Difference listings:
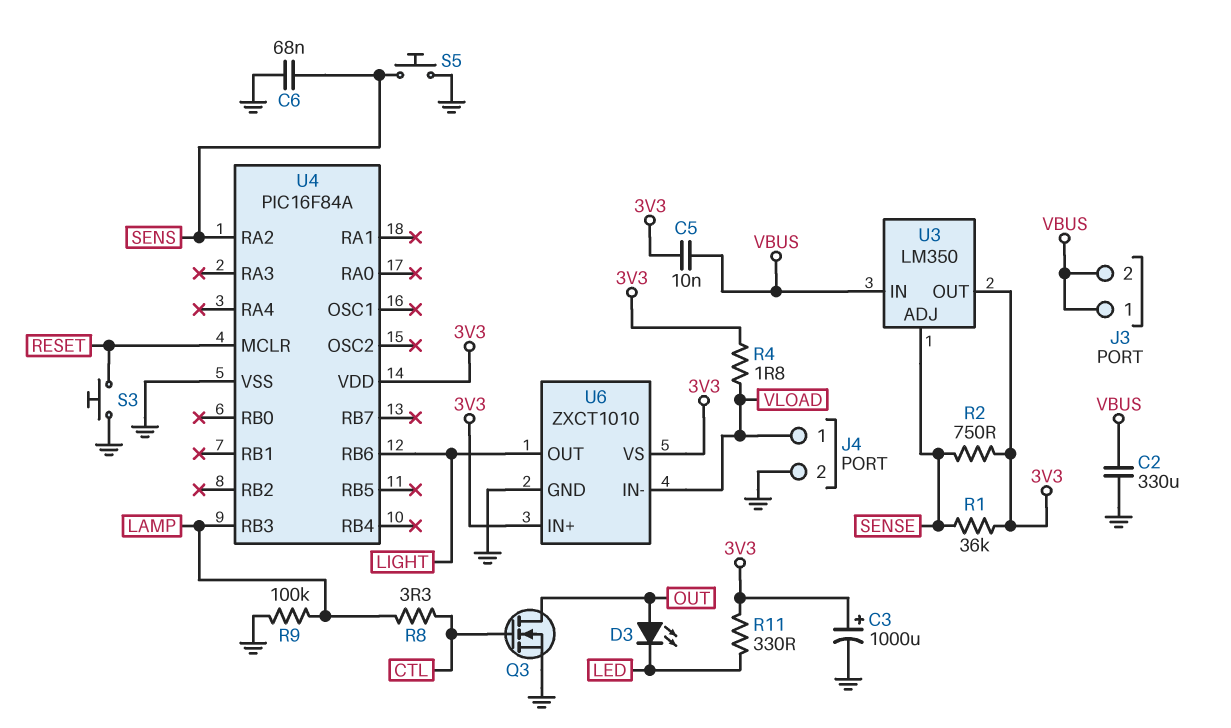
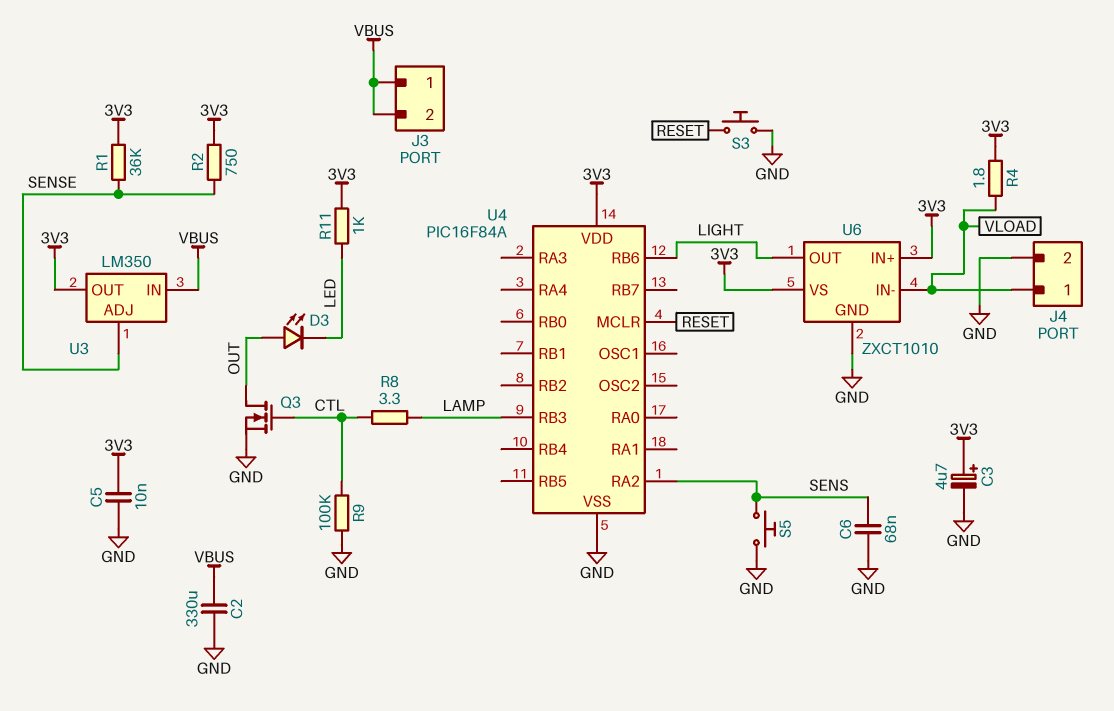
C3: 1000uF (plus 3V3, minus GND) -> 4.7uF (plus 3V3, minus GND)
C5: 10nF (3V3, VBUS) -> 10nF (3V3, GND)
R9: 100k (GND, LAMP) -> 100k (CTL, GND)
R11: 330 (3V3, LED) -> 1k (3V3, LED)

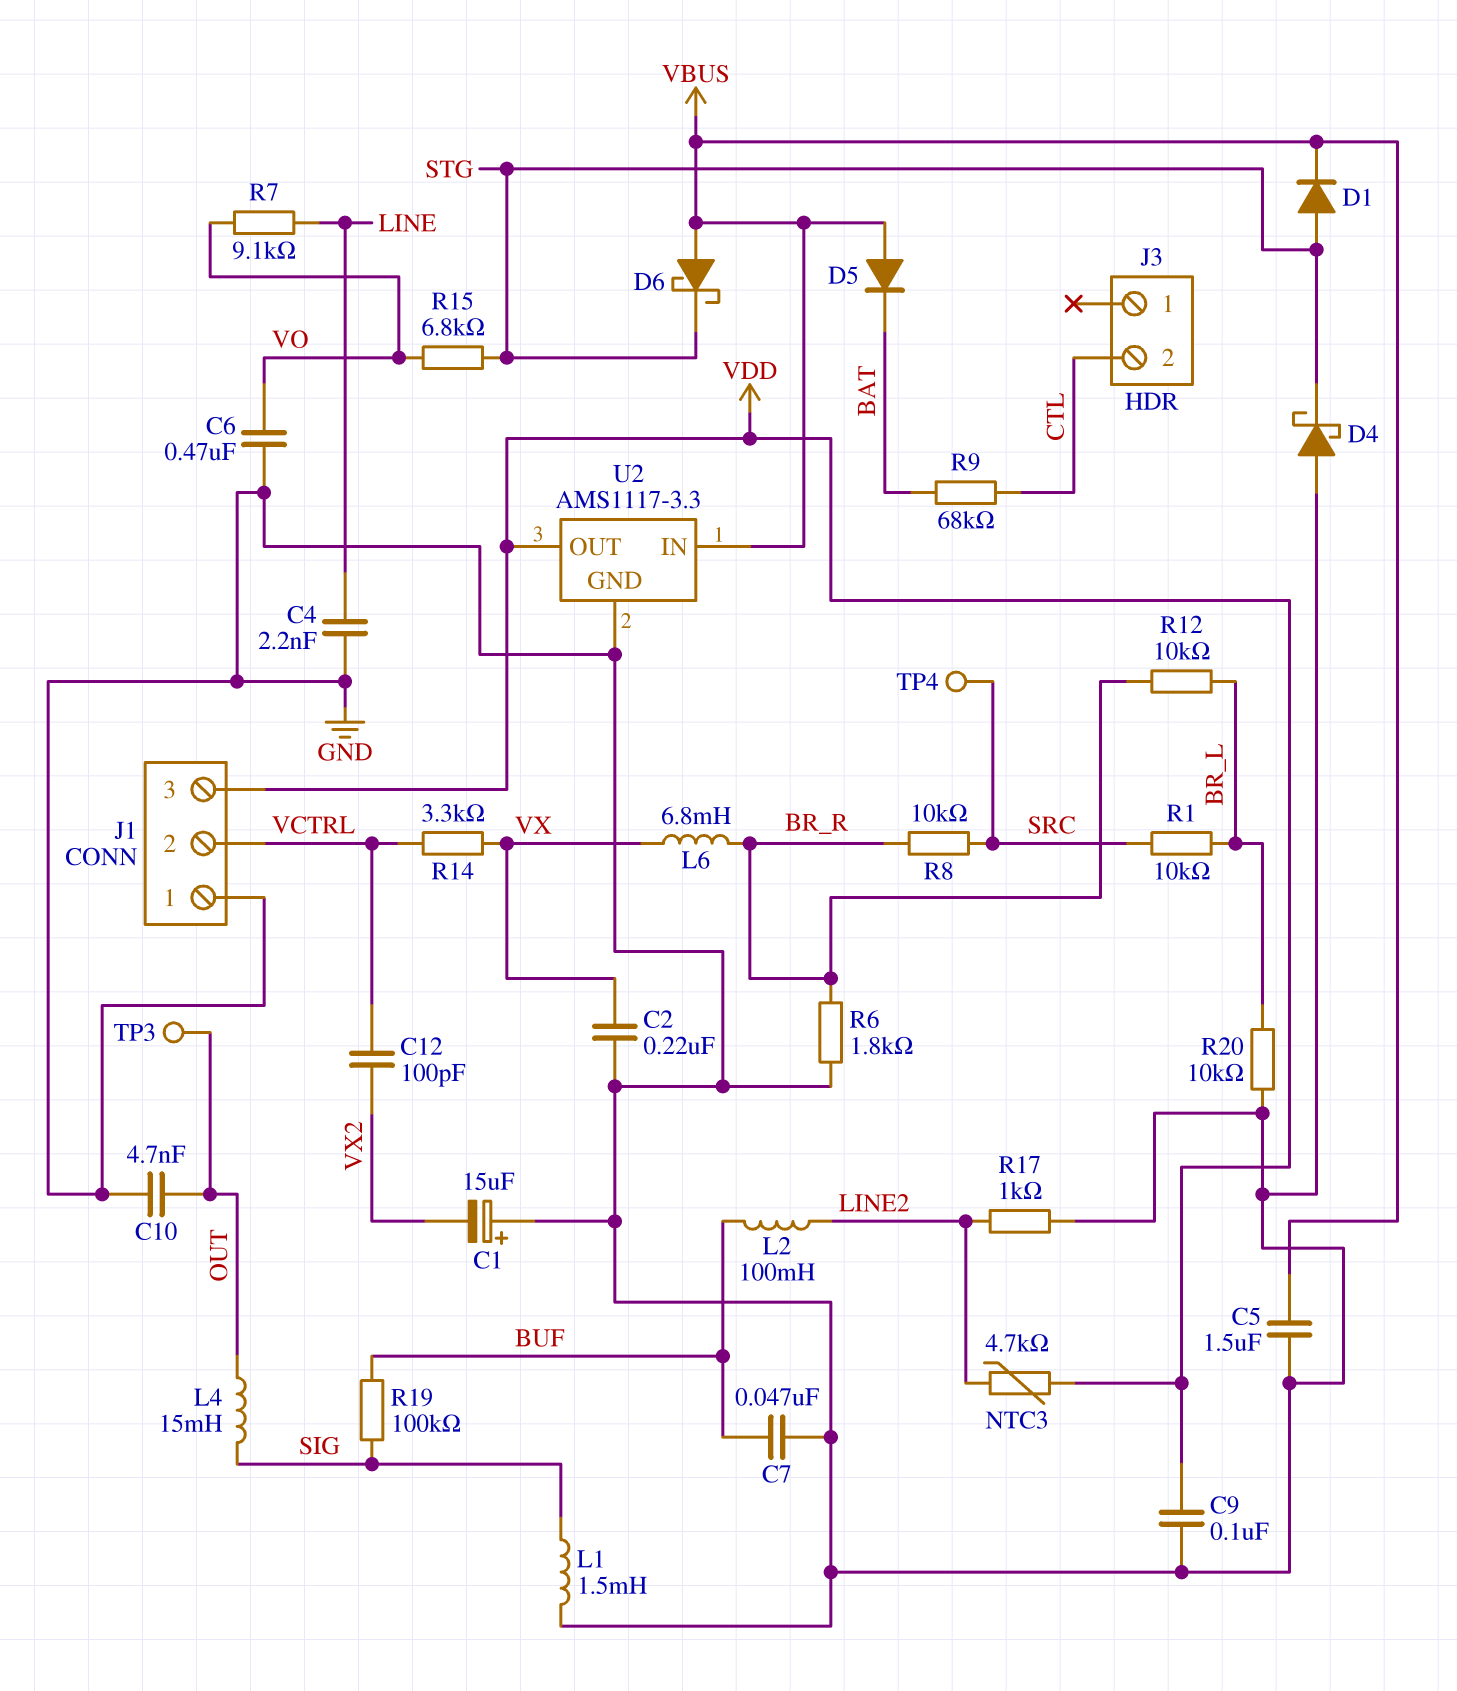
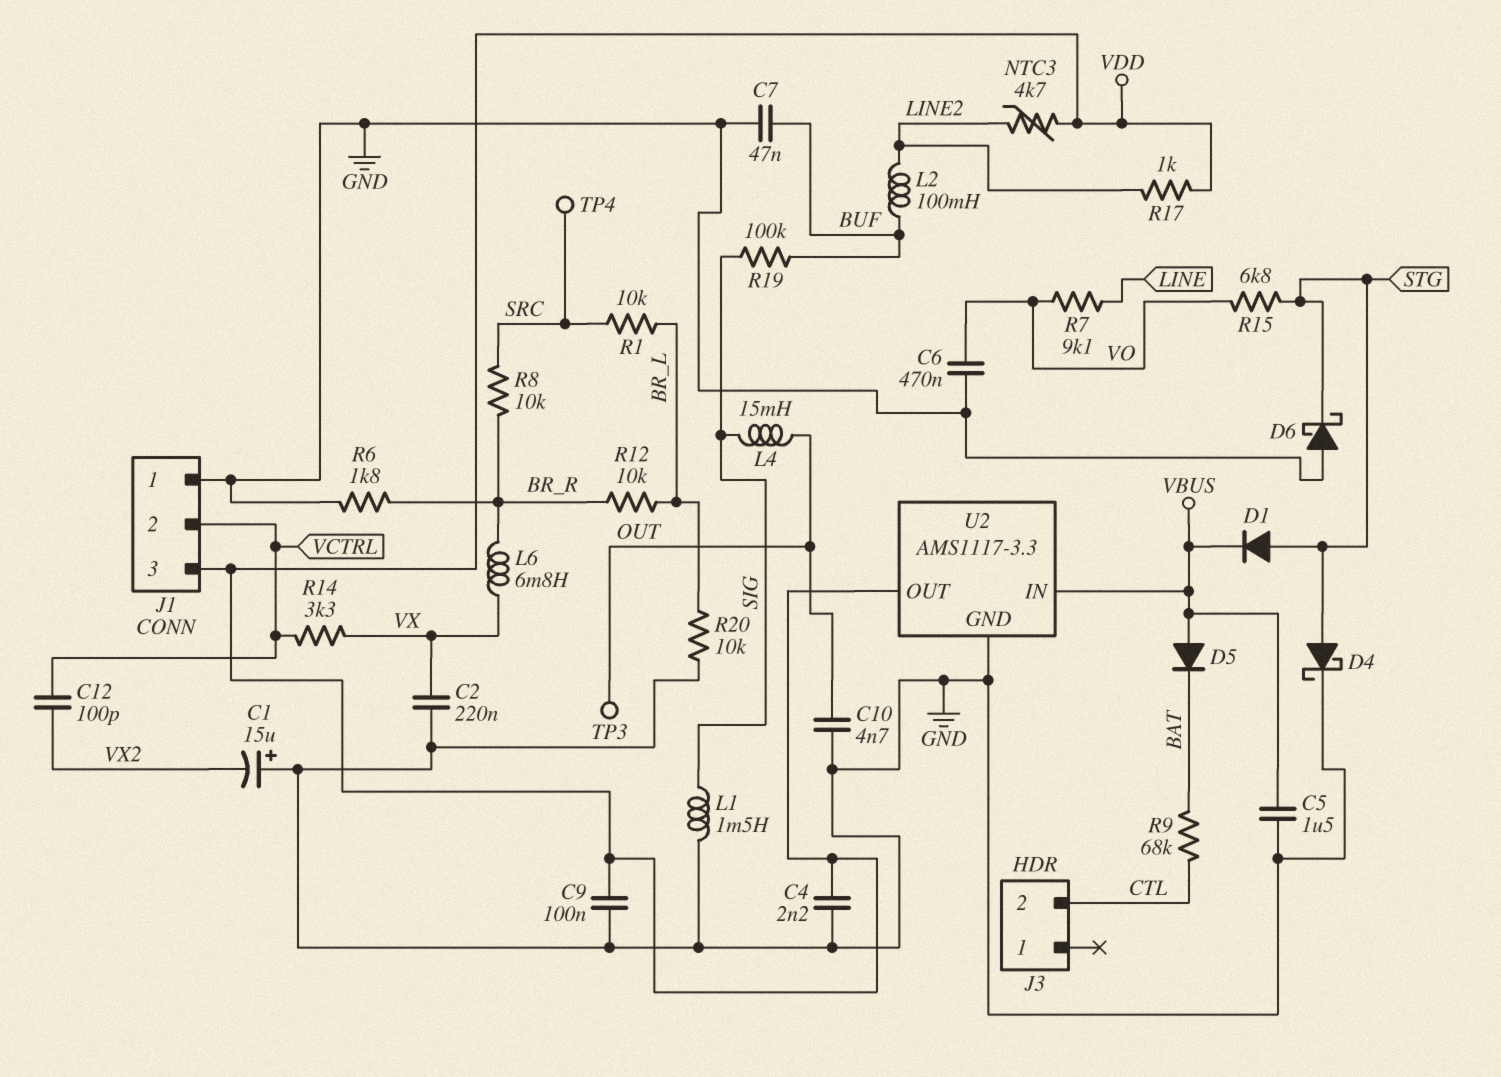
C4: 2.2nF (GND, LINE) -> 2.2nF (GND, VDD)
D4: schottky (A GND, K STG) -> schottky (A STG, K GND)
D6: schottky (A VBUS, K STG) -> schottky (A GND, K STG)
R17: 1k (GND, LINE2) -> 1k (LINE2, VDD)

- _WORK ORDER_
Pictures aside, repeat every line of the data above exactly.

- _REPLY_
C3: 1000uF (plus 3V3, minus GND) -> 4.7uF (plus 3V3, minus GND)
C5: 10nF (3V3, VBUS) -> 10nF (3V3, GND)
R9: 100k (GND, LAMP) -> 100k (CTL, GND)
R11: 330 (3V3, LED) -> 1k (3V3, LED)

C4: 2.2nF (GND, LINE) -> 2.2nF (GND, VDD)
D4: schottky (A GND, K STG) -> schottky (A STG, K GND)
D6: schottky (A VBUS, K STG) -> schottky (A GND, K STG)
R17: 1k (GND, LINE2) -> 1k (LINE2, VDD)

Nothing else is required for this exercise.